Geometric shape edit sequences
>>>>
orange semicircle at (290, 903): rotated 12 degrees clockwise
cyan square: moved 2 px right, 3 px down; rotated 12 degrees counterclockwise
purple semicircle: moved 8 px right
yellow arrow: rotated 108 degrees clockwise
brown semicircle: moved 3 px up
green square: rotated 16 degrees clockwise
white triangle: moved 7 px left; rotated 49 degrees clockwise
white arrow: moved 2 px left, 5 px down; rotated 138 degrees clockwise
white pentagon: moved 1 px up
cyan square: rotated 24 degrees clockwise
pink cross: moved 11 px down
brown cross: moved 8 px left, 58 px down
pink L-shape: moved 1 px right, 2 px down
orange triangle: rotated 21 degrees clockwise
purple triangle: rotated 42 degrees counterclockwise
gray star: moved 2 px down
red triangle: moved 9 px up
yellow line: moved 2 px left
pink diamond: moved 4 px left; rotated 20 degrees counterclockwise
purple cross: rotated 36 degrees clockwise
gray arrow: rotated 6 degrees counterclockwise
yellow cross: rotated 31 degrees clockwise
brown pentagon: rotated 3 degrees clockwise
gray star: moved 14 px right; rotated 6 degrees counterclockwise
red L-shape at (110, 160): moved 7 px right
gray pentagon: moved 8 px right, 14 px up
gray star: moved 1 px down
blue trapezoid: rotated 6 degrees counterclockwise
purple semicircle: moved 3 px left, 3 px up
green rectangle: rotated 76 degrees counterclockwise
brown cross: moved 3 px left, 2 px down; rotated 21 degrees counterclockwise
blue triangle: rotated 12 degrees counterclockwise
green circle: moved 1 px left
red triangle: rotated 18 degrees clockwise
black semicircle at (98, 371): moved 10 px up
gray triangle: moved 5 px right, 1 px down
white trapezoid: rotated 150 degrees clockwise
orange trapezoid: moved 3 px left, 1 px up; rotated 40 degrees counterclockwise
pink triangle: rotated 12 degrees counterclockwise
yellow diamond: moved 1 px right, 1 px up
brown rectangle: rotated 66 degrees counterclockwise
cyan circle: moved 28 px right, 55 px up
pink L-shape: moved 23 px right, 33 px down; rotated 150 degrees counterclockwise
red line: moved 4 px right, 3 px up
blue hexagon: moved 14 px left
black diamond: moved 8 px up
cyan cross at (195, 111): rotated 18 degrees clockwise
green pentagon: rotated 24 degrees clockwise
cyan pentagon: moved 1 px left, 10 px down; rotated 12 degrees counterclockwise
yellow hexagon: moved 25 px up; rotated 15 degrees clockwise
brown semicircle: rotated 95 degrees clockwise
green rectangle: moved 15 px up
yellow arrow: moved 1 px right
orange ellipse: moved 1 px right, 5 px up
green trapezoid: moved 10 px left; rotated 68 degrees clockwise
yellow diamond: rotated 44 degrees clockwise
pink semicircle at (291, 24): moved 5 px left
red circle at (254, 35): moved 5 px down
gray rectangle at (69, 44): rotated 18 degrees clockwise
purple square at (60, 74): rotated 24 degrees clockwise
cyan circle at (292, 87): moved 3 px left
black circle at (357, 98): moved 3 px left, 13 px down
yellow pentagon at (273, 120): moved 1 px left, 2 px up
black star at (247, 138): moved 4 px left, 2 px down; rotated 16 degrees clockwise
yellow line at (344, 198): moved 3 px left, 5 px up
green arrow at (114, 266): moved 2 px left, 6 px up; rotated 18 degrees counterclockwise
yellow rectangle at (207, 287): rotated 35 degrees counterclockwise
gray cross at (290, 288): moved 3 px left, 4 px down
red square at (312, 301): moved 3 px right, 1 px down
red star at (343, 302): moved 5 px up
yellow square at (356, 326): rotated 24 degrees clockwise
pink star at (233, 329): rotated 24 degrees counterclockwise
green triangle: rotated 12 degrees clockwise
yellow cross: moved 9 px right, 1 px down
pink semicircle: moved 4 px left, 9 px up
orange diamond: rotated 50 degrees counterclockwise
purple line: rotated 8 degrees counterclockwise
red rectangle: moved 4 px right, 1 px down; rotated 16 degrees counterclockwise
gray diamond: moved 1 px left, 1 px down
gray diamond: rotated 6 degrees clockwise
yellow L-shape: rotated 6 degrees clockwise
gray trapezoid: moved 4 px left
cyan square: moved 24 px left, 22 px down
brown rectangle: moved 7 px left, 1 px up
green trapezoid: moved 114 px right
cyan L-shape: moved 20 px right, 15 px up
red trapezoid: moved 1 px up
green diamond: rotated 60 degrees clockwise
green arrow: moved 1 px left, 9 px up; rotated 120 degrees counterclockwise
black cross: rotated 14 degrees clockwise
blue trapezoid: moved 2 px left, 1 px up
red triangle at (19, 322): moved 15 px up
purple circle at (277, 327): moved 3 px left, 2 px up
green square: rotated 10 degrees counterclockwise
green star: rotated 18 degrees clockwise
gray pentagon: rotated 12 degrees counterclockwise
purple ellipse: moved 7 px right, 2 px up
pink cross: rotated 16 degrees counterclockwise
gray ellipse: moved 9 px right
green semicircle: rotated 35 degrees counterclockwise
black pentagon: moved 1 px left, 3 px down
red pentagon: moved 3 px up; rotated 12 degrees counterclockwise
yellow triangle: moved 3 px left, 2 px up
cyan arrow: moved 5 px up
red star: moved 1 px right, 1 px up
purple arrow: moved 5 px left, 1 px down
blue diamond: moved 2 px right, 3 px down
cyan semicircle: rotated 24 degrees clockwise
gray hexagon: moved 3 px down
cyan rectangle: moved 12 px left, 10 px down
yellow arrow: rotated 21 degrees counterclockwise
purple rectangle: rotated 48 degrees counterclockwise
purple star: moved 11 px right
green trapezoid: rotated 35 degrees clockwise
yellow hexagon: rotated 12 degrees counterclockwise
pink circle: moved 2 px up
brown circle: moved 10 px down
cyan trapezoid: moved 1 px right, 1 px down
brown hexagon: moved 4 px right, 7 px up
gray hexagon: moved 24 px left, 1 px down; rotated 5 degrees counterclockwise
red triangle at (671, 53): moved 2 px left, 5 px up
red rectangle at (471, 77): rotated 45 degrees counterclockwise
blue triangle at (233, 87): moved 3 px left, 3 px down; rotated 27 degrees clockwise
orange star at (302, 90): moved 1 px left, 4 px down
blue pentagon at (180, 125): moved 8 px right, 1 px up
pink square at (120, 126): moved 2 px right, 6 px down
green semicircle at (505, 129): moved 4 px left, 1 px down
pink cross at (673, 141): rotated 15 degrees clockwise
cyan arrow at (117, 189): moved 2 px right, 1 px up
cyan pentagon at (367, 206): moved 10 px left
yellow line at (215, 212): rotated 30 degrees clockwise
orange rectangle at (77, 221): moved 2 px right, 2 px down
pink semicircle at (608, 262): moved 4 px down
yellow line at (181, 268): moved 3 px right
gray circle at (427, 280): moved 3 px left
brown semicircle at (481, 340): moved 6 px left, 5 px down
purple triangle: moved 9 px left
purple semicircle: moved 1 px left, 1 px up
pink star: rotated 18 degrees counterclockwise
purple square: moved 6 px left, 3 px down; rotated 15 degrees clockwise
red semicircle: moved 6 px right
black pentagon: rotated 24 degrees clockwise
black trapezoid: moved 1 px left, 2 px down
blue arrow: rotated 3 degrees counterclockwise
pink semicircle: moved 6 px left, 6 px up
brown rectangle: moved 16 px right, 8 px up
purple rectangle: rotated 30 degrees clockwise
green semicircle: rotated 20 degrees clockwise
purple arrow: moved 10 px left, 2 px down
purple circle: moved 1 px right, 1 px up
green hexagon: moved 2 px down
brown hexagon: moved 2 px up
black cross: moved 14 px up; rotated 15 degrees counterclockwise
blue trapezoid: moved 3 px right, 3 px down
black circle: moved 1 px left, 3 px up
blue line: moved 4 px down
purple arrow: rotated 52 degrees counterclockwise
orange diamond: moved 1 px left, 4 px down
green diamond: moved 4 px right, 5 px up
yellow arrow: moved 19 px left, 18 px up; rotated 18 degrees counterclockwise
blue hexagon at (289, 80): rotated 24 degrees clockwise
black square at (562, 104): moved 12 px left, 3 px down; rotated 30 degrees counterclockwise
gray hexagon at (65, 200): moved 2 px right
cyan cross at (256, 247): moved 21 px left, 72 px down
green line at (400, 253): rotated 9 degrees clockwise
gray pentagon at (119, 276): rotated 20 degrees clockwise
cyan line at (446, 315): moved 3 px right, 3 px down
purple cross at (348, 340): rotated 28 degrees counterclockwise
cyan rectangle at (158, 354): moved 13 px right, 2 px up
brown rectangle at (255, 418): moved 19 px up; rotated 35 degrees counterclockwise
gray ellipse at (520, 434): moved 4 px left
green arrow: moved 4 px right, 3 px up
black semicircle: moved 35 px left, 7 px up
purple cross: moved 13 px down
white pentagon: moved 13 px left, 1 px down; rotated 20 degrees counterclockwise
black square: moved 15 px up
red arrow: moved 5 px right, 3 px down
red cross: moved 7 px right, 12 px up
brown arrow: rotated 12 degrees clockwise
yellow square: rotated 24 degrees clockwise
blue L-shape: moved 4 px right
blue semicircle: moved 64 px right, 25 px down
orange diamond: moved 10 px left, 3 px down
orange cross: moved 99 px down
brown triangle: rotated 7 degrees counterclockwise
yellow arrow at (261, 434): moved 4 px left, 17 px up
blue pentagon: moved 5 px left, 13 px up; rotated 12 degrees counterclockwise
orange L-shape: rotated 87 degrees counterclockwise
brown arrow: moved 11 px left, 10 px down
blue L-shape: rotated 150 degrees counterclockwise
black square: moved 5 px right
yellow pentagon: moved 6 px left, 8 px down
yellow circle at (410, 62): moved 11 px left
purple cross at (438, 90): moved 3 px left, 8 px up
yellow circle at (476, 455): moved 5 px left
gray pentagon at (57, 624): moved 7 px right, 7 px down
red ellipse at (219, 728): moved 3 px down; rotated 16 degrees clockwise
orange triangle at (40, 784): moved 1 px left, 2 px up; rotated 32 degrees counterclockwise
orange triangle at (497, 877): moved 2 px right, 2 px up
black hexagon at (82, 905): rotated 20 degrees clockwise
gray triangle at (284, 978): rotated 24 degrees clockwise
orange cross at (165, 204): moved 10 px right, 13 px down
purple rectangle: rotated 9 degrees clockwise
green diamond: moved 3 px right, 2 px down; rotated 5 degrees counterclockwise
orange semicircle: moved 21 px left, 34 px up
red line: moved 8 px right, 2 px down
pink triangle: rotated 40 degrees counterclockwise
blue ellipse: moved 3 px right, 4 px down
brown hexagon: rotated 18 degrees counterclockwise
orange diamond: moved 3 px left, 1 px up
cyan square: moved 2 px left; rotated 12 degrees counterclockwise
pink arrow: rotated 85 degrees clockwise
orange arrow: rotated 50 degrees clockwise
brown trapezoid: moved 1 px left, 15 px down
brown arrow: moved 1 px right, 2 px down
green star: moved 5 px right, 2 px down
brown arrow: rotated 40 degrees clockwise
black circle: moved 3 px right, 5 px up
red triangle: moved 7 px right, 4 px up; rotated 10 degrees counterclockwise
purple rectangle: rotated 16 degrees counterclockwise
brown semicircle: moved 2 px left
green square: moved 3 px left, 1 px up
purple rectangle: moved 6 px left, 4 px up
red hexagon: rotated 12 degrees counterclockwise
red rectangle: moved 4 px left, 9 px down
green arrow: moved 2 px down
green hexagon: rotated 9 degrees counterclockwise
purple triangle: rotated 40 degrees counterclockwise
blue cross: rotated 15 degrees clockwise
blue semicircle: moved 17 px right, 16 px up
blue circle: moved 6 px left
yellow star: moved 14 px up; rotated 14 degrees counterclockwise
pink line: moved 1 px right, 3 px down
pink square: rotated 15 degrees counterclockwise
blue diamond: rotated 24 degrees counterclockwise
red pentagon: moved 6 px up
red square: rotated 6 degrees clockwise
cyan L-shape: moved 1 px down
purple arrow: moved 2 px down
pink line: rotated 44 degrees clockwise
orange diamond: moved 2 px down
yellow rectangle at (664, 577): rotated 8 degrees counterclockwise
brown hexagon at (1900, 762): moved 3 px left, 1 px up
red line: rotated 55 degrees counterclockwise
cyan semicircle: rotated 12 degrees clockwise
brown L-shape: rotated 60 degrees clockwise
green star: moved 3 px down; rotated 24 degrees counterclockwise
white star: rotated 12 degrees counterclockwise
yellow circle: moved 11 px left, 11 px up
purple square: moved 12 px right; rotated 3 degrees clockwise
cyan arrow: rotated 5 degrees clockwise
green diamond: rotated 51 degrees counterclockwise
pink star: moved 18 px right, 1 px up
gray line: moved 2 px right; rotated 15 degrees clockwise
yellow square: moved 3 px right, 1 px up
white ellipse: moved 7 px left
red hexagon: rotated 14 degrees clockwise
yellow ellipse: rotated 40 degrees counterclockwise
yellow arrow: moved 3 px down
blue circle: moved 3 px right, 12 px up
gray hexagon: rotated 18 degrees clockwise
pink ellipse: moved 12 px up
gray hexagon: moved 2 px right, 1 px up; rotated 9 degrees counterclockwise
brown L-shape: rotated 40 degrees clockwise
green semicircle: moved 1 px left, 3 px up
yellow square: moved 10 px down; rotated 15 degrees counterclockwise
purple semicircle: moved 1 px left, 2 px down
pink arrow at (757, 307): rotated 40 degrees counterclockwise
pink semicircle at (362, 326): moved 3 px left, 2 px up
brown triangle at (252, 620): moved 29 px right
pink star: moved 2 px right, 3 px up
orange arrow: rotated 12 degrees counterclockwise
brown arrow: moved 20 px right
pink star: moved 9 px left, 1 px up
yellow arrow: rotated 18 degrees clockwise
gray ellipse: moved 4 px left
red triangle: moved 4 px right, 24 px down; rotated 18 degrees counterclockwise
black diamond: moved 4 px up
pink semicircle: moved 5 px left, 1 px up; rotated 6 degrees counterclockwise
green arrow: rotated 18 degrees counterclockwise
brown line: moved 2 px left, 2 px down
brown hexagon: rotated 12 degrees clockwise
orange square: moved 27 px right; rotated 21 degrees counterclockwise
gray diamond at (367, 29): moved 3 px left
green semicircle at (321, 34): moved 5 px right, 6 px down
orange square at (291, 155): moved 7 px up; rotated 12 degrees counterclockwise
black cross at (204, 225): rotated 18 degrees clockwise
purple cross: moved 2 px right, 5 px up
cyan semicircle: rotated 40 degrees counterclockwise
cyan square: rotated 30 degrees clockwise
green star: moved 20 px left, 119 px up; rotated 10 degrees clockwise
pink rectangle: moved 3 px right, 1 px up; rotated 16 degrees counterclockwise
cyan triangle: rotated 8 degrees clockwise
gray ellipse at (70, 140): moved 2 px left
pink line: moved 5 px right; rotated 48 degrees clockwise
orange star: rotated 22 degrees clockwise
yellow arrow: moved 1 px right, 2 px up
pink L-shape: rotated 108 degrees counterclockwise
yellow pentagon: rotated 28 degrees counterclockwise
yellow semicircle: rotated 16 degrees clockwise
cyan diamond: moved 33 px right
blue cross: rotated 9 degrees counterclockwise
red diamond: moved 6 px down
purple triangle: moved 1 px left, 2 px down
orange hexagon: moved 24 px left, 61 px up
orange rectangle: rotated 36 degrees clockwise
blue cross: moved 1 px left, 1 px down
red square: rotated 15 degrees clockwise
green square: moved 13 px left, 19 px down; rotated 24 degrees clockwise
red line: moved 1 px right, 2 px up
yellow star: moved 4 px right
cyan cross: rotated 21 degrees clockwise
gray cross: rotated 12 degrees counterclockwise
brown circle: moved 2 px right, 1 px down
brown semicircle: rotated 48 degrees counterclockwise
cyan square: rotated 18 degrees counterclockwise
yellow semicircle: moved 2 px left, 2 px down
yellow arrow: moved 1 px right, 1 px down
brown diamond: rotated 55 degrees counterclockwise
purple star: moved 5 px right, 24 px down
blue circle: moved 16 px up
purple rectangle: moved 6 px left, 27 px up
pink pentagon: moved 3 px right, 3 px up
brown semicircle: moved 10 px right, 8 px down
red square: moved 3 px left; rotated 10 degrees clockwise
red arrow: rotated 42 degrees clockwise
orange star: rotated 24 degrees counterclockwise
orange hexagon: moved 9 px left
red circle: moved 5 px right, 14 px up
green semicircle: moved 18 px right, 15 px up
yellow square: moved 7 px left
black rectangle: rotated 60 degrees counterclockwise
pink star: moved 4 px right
<<<<
Copy out, word for word, the part of the entries above that begins at the line with "yellow ellipse: rotated" and ends at the line with "black diamond: moved 4 px up", including both.

yellow ellipse: rotated 40 degrees counterclockwise
yellow arrow: moved 3 px down
blue circle: moved 3 px right, 12 px up
gray hexagon: rotated 18 degrees clockwise
pink ellipse: moved 12 px up
gray hexagon: moved 2 px right, 1 px up; rotated 9 degrees counterclockwise
brown L-shape: rotated 40 degrees clockwise
green semicircle: moved 1 px left, 3 px up
yellow square: moved 10 px down; rotated 15 degrees counterclockwise
purple semicircle: moved 1 px left, 2 px down
pink arrow at (757, 307): rotated 40 degrees counterclockwise
pink semicircle at (362, 326): moved 3 px left, 2 px up
brown triangle at (252, 620): moved 29 px right
pink star: moved 2 px right, 3 px up
orange arrow: rotated 12 degrees counterclockwise
brown arrow: moved 20 px right
pink star: moved 9 px left, 1 px up
yellow arrow: rotated 18 degrees clockwise
gray ellipse: moved 4 px left
red triangle: moved 4 px right, 24 px down; rotated 18 degrees counterclockwise
black diamond: moved 4 px up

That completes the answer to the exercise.